ACTIVITY:
Word for word, transcribe the data below from the line with "(325, 121) = (181, 272): white" to the line with "(212, 90) = (228, 93): grey", keeping both of those lines.

Stored data:
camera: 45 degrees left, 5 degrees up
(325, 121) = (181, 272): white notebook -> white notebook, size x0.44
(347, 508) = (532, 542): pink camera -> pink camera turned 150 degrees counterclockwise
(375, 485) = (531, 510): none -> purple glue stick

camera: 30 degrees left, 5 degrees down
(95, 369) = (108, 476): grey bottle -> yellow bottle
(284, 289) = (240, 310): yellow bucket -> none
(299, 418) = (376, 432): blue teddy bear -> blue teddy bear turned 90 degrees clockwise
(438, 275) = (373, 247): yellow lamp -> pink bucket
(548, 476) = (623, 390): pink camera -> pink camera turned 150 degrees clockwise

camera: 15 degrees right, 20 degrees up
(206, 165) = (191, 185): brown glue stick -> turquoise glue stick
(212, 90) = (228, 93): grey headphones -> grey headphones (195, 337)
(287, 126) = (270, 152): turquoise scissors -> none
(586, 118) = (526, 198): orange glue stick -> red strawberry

ANSWER:
(325, 121) = (181, 272): white notebook -> white notebook, size x0.44
(347, 508) = (532, 542): pink camera -> pink camera turned 150 degrees counterclockwise
(375, 485) = (531, 510): none -> purple glue stick

camera: 30 degrees left, 5 degrees down
(95, 369) = (108, 476): grey bottle -> yellow bottle
(284, 289) = (240, 310): yellow bucket -> none
(299, 418) = (376, 432): blue teddy bear -> blue teddy bear turned 90 degrees clockwise
(438, 275) = (373, 247): yellow lamp -> pink bucket
(548, 476) = (623, 390): pink camera -> pink camera turned 150 degrees clockwise

camera: 15 degrees right, 20 degrees up
(206, 165) = (191, 185): brown glue stick -> turquoise glue stick
(212, 90) = (228, 93): grey headphones -> grey headphones (195, 337)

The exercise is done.